What the exercise asks. The lines below, from the one holding "pink watering can: 3 -> 2" through the one holding "red spoon: 5 -> 1", are to be restated word for word, with all images left out.

(Object state change records)
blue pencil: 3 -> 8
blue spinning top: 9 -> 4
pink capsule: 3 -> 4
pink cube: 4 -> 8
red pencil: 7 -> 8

==

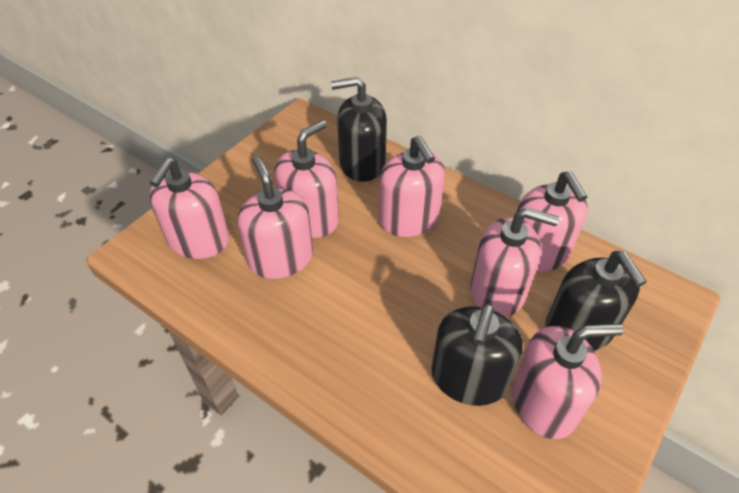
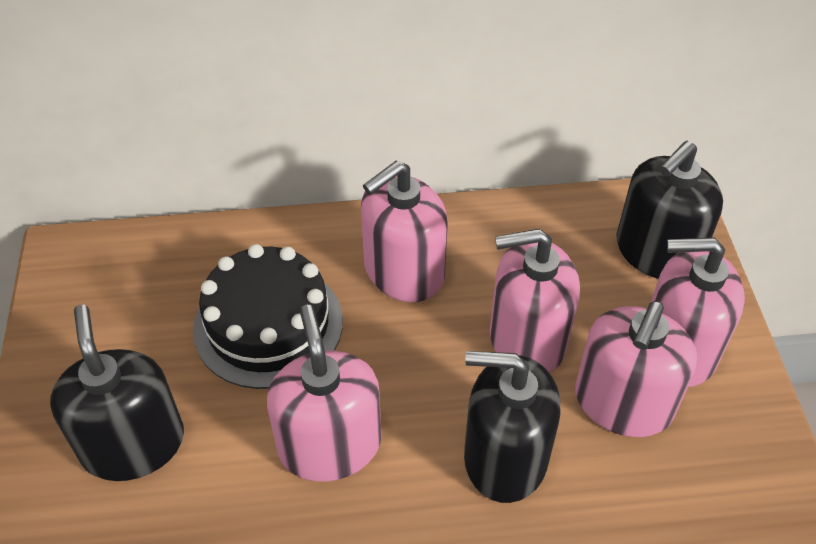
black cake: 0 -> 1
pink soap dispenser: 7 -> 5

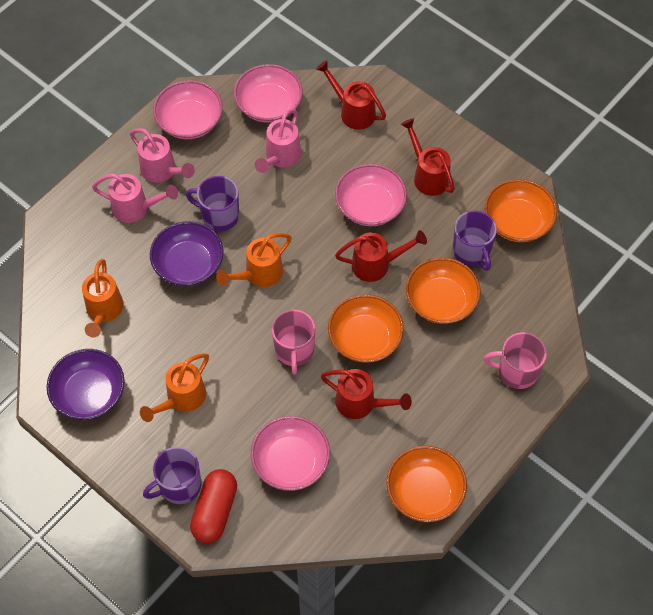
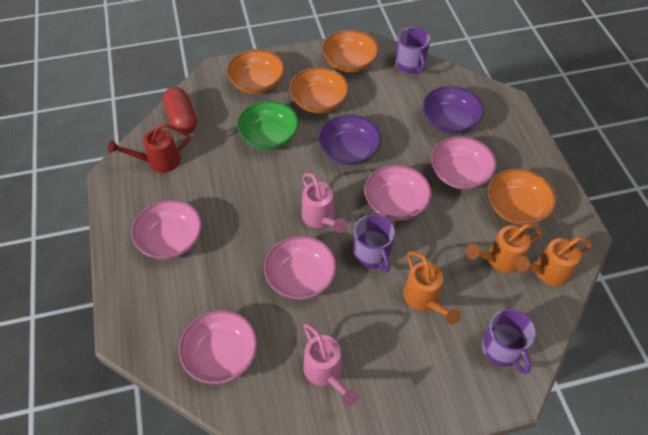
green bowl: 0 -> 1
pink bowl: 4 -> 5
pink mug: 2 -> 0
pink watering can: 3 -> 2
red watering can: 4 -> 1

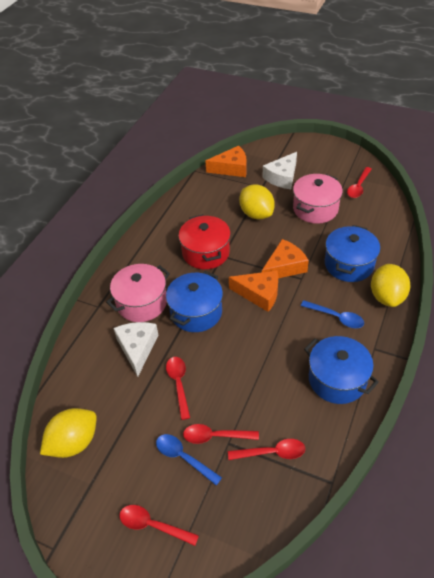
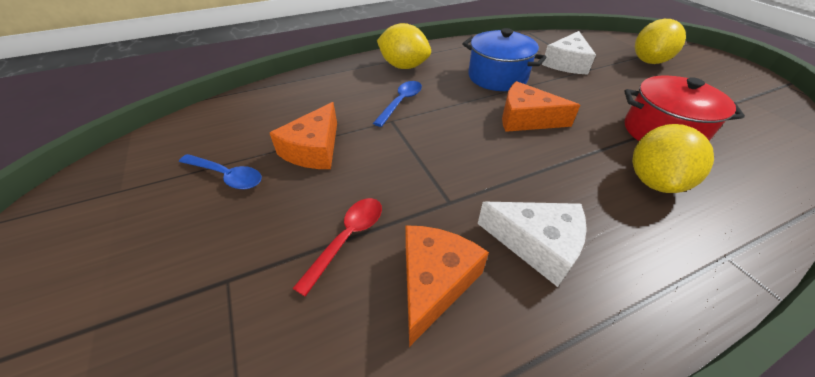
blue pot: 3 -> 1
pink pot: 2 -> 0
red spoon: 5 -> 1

Output of the task.
pink watering can: 3 -> 2
red watering can: 4 -> 1

blue pot: 3 -> 1
pink pot: 2 -> 0
red spoon: 5 -> 1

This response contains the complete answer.